# Prompt:
Nothing but the lines from the line with "R2: 3.3 (VDD, VLOAD) -> 3.3 (GND, VDD)" to the end of the records below should appear in the answer, each exactly as given.

[Before-and-after change records]
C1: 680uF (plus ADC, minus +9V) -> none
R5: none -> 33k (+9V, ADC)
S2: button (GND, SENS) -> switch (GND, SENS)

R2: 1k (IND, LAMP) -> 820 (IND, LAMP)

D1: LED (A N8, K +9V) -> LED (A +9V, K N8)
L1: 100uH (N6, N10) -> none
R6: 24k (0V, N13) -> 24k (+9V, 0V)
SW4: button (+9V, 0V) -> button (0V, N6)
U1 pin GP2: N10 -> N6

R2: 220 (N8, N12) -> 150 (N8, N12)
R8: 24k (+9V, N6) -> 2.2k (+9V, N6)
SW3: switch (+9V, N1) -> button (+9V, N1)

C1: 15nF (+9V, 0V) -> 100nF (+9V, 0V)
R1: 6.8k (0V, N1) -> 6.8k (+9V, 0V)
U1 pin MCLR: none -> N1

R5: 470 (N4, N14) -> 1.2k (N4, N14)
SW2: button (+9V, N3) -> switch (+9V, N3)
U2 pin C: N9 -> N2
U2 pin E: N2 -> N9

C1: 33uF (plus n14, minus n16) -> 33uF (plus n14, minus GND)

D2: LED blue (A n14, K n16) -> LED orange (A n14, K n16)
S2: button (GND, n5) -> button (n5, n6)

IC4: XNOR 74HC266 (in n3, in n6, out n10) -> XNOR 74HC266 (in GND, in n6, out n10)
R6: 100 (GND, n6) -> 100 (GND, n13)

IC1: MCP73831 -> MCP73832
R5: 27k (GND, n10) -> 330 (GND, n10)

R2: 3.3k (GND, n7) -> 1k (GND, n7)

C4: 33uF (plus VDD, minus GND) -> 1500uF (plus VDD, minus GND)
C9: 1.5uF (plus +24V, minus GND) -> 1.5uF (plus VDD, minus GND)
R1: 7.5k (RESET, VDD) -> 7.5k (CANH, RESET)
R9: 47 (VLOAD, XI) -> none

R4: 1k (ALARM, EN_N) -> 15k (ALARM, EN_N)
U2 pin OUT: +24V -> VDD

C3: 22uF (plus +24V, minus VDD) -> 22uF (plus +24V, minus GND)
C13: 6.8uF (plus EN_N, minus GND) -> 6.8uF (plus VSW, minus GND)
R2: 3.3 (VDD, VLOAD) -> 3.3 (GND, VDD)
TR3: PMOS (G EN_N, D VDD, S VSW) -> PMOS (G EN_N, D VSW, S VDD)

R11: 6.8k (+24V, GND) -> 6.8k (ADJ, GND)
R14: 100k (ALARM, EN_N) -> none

# Written response:
R2: 3.3 (VDD, VLOAD) -> 3.3 (GND, VDD)
TR3: PMOS (G EN_N, D VDD, S VSW) -> PMOS (G EN_N, D VSW, S VDD)

R11: 6.8k (+24V, GND) -> 6.8k (ADJ, GND)
R14: 100k (ALARM, EN_N) -> none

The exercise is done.